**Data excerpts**
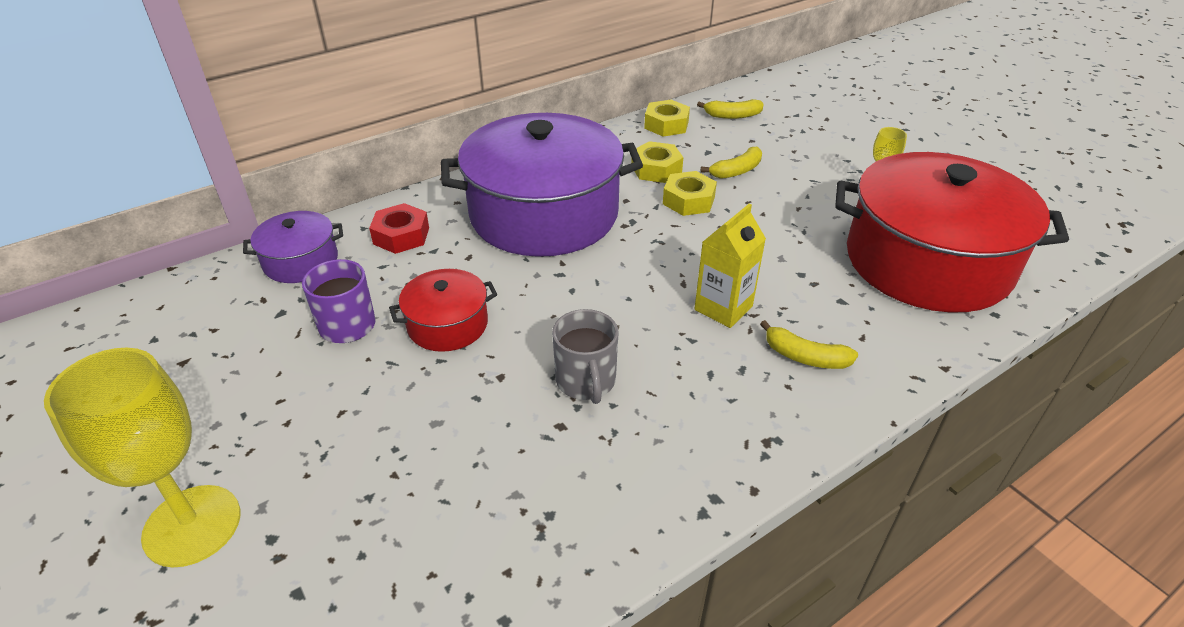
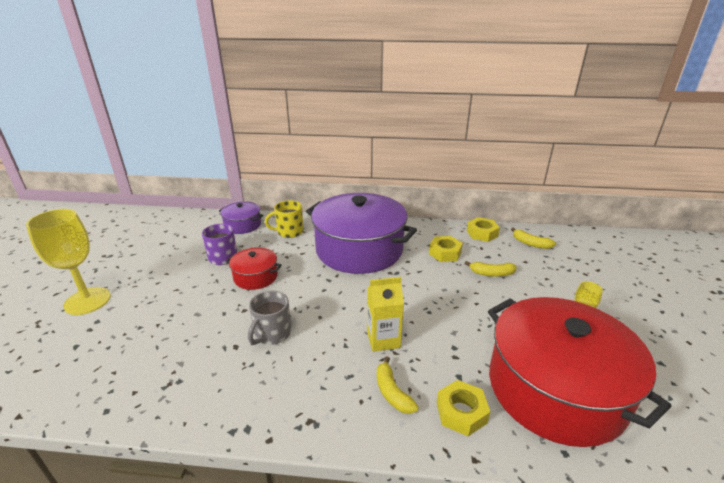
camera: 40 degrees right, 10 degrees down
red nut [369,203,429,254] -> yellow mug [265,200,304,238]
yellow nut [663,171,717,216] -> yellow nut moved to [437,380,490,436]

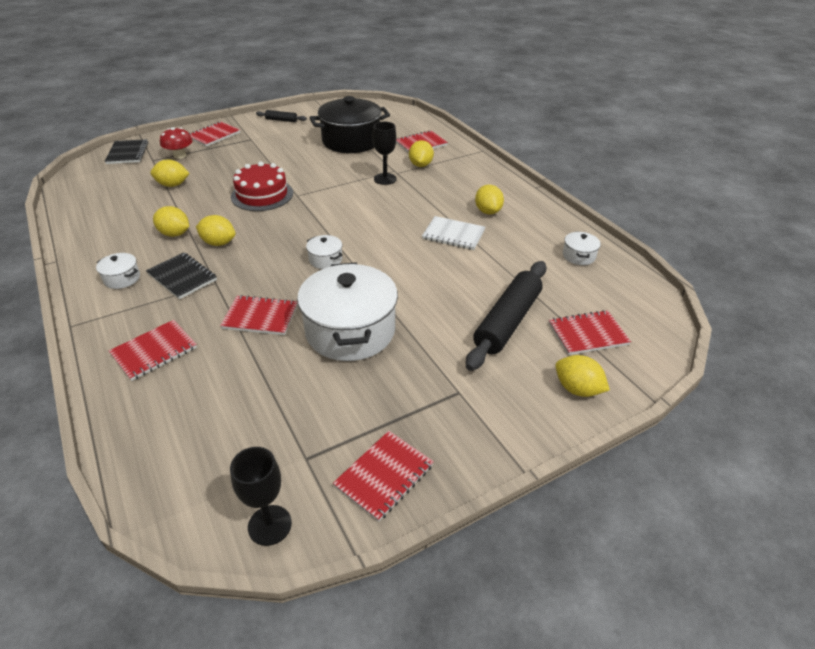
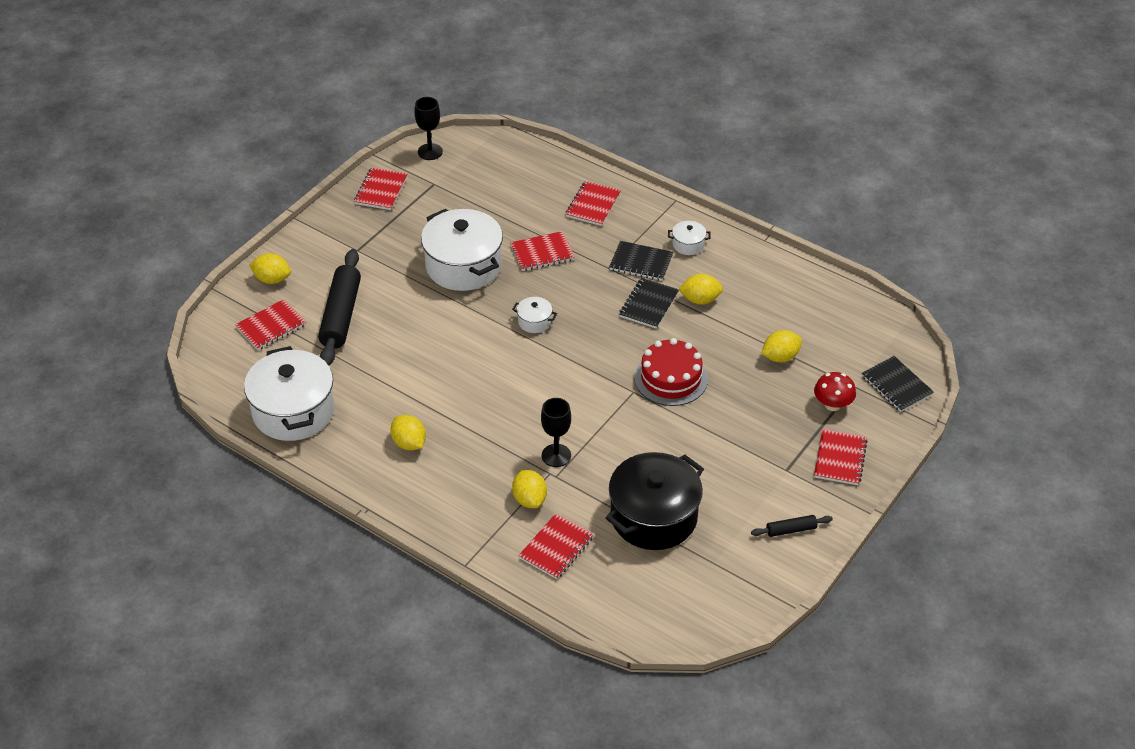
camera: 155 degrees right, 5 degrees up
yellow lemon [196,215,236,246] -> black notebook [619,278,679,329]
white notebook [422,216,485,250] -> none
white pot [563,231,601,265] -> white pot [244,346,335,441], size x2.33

**Prompt**
Every record must be copied exactly, with images dropped from the result.

**Task response**
camera: 40 degrees right, 10 degrees down
red nut [369,203,429,254] -> yellow mug [265,200,304,238]
yellow nut [663,171,717,216] -> yellow nut moved to [437,380,490,436]

camera: 155 degrees right, 5 degrees up
yellow lemon [196,215,236,246] -> black notebook [619,278,679,329]
white notebook [422,216,485,250] -> none
white pot [563,231,601,265] -> white pot [244,346,335,441], size x2.33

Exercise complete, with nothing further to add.